> **Exercise prompt**
For the word "arrow", find each line in the entries where it occurs and copy that line.

(Records for this task Opens)

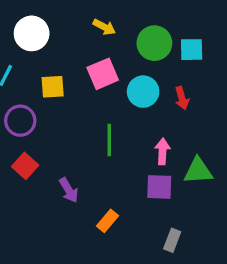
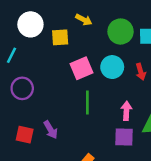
pink square: (103, 74) -> (81, 68), moved
yellow square: (53, 87) -> (60, 37), moved
red square: (25, 166) -> (25, 135), moved, turned -30
purple arrow: (69, 190) -> (51, 130), moved

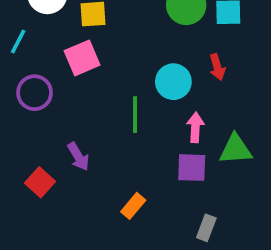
cyan circle: (112, 67) -> (173, 82), moved
pink square: (81, 68) -> (82, 58), moved
red square: (25, 135) -> (40, 182), moved, turned 30

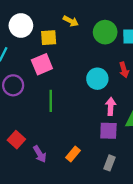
green line: (135, 115) -> (51, 101), moved
purple arrow: (78, 157) -> (40, 154), moved
gray rectangle: (206, 228) -> (110, 163), moved

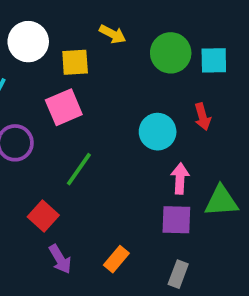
green line: (51, 101) -> (79, 169), turned 35
red square: (16, 140) -> (43, 216), moved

(Records for this task Closes)

> **Response to this task**
purple arrow: (69, 190) -> (51, 130), moved
purple arrow: (78, 157) -> (40, 154), moved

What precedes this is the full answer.